-- Opening Marker --
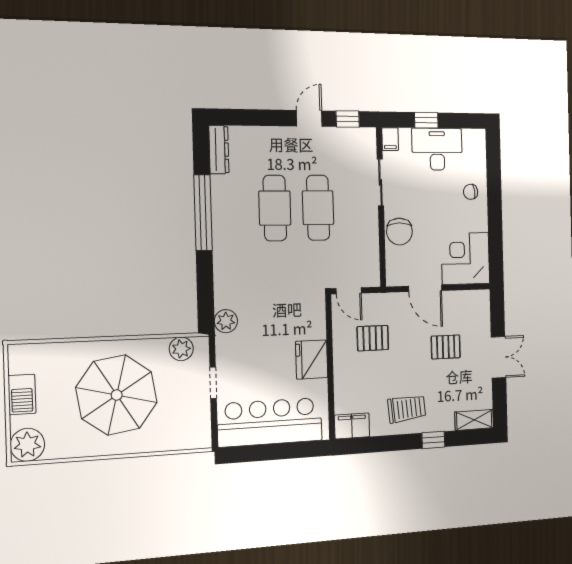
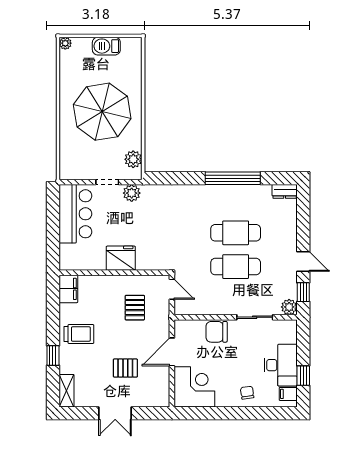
window: (426, 120) -> (303, 376), moved
plant: (367, 138) -> (289, 307), added
filing cabinet: (390, 139) -> (288, 394), moved
dresser: (219, 150) -> (285, 191), width x0.70
door: (349, 291) -> (172, 289), swing flipped
plant: (226, 321) -> (132, 193), moved
pallet: (446, 347) -> (125, 368), turned 90
trolley: (407, 409) -> (79, 334), turned -85
bar counter: (270, 422) -> (75, 214), width x0.73
plant: (27, 445) -> (65, 43), width x0.53, depth x0.53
-- Closing Marker --
# JOB
Scan the entries above and copy each line where "moved" occurs.

# OUTPUT
window: (426, 120) -> (303, 376), moved
filing cabinet: (390, 139) -> (288, 394), moved
plant: (226, 321) -> (132, 193), moved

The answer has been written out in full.